Exercise objective => Starting at the first line of the data below, retype every line up to and including the one containing "orange arrow: (179, 202) -> (504, 671), moved".

Supplied information START

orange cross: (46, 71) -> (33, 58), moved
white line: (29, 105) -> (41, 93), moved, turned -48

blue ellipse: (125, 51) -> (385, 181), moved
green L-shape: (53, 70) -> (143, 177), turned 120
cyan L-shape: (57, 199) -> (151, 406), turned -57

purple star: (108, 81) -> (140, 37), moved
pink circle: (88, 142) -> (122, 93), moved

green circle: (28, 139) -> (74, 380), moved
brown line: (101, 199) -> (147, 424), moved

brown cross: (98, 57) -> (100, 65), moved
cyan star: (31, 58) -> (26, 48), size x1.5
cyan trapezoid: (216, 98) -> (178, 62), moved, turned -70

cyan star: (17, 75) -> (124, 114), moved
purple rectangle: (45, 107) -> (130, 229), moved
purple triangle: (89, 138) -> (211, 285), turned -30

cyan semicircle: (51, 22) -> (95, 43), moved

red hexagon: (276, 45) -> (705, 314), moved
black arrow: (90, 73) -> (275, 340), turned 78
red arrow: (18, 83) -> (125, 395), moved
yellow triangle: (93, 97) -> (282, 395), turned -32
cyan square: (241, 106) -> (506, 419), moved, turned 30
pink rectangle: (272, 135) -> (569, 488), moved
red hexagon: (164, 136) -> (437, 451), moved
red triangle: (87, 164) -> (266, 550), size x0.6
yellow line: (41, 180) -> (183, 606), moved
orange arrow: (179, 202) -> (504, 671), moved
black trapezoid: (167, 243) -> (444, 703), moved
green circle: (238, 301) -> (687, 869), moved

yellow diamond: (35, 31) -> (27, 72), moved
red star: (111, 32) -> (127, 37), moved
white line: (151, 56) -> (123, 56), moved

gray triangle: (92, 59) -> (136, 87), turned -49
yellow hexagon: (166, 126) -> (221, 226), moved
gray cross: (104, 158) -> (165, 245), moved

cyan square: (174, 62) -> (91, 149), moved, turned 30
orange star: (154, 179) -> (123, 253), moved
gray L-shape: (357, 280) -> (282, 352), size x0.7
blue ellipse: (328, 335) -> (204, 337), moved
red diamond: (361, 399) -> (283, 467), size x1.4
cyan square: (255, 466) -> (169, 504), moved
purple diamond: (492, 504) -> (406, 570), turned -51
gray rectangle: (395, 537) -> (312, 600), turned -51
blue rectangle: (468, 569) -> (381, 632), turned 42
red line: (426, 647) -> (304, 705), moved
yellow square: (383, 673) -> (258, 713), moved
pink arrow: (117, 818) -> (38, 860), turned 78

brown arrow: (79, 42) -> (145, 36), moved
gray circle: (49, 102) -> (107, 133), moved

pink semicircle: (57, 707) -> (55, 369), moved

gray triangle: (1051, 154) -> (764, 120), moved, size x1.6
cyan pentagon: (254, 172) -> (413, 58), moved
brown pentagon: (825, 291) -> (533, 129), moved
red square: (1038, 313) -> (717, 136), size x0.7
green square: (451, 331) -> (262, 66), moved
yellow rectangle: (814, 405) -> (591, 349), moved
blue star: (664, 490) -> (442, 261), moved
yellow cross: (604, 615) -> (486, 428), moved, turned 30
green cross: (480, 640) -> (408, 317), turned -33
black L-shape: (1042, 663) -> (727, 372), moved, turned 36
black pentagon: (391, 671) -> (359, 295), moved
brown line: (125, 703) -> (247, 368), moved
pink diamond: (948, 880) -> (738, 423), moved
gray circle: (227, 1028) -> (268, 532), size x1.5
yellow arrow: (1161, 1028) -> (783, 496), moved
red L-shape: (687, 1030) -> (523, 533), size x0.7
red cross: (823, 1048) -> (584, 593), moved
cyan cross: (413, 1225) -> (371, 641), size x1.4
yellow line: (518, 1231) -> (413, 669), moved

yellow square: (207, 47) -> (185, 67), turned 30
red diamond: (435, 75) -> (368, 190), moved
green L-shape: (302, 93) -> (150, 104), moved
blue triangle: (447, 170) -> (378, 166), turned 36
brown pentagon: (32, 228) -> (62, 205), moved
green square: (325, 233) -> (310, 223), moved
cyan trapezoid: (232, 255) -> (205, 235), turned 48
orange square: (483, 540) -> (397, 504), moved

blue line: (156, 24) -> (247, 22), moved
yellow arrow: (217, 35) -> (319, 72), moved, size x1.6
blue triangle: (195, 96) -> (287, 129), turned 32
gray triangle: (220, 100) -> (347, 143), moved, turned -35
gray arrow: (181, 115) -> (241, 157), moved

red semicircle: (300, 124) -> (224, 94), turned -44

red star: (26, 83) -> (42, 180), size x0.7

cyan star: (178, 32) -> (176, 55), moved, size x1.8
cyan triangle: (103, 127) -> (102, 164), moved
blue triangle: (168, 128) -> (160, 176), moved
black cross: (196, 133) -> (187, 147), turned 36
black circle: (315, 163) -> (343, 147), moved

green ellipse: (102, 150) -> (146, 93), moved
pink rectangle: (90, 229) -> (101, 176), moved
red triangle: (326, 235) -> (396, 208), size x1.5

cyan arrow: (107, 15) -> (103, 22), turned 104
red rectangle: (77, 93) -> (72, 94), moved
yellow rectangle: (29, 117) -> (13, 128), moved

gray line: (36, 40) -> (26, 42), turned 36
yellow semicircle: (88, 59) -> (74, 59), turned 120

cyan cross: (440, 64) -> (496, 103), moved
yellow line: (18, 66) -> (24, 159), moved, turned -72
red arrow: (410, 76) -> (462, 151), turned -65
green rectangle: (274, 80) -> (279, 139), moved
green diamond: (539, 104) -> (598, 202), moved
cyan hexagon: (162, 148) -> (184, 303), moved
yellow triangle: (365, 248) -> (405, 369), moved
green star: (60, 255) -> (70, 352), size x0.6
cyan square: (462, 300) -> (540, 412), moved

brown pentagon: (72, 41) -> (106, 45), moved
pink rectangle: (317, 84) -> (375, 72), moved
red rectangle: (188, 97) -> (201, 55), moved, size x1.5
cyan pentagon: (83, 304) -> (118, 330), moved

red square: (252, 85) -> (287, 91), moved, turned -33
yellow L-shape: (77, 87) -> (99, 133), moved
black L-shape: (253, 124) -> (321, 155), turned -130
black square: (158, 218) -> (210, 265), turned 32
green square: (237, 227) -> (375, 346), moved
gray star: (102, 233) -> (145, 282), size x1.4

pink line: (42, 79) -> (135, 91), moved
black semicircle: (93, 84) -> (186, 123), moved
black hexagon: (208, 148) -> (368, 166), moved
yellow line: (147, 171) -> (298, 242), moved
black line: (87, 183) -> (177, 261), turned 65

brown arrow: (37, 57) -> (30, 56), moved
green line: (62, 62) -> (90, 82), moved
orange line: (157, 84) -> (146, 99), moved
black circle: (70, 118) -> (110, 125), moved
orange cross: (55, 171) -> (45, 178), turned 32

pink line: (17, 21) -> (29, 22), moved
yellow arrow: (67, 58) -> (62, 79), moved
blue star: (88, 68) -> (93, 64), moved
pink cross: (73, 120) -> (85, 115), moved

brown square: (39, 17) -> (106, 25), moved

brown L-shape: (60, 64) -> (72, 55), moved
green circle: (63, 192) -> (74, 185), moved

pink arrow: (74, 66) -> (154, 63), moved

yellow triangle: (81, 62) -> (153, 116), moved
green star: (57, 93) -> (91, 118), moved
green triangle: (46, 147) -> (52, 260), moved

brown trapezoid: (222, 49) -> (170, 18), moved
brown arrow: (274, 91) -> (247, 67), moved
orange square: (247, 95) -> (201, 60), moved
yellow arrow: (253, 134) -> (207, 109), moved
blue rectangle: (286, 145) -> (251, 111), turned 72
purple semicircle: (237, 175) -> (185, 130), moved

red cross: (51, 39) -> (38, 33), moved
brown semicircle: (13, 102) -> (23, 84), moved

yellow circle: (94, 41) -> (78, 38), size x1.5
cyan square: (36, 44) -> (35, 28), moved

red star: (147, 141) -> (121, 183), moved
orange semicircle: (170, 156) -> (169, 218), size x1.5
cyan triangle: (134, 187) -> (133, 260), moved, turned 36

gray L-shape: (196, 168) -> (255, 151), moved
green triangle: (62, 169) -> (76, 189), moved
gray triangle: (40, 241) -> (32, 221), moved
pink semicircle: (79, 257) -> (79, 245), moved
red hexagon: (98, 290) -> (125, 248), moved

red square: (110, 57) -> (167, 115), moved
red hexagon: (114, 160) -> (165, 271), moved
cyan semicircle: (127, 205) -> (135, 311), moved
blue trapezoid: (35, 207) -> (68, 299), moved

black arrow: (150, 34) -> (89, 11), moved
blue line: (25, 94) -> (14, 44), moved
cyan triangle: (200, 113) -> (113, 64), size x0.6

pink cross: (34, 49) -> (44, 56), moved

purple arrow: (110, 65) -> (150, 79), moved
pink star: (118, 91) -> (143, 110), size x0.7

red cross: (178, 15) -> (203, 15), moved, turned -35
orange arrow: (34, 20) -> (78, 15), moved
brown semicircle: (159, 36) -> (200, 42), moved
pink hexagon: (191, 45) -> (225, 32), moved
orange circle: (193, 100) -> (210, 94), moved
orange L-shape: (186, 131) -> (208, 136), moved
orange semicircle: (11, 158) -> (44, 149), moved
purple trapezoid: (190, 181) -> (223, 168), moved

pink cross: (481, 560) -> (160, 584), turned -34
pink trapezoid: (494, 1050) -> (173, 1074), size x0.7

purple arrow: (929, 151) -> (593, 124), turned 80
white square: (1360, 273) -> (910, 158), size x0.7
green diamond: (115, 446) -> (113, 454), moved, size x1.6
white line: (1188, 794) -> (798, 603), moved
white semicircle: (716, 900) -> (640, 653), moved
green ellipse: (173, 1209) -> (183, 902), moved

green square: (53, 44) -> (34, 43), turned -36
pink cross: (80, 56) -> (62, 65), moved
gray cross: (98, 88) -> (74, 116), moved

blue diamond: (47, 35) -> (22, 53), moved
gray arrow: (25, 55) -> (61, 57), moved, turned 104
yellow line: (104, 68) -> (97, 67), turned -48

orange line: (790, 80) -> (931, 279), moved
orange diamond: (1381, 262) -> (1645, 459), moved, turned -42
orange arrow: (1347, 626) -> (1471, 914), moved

Supplied information END

Answer box =>
orange cross: (46, 71) -> (33, 58), moved
white line: (29, 105) -> (41, 93), moved, turned -48

blue ellipse: (125, 51) -> (385, 181), moved
green L-shape: (53, 70) -> (143, 177), turned 120
cyan L-shape: (57, 199) -> (151, 406), turned -57

purple star: (108, 81) -> (140, 37), moved
pink circle: (88, 142) -> (122, 93), moved

green circle: (28, 139) -> (74, 380), moved
brown line: (101, 199) -> (147, 424), moved

brown cross: (98, 57) -> (100, 65), moved
cyan star: (31, 58) -> (26, 48), size x1.5
cyan trapezoid: (216, 98) -> (178, 62), moved, turned -70

cyan star: (17, 75) -> (124, 114), moved
purple rectangle: (45, 107) -> (130, 229), moved
purple triangle: (89, 138) -> (211, 285), turned -30

cyan semicircle: (51, 22) -> (95, 43), moved

red hexagon: (276, 45) -> (705, 314), moved
black arrow: (90, 73) -> (275, 340), turned 78
red arrow: (18, 83) -> (125, 395), moved
yellow triangle: (93, 97) -> (282, 395), turned -32
cyan square: (241, 106) -> (506, 419), moved, turned 30
pink rectangle: (272, 135) -> (569, 488), moved
red hexagon: (164, 136) -> (437, 451), moved
red triangle: (87, 164) -> (266, 550), size x0.6
yellow line: (41, 180) -> (183, 606), moved
orange arrow: (179, 202) -> (504, 671), moved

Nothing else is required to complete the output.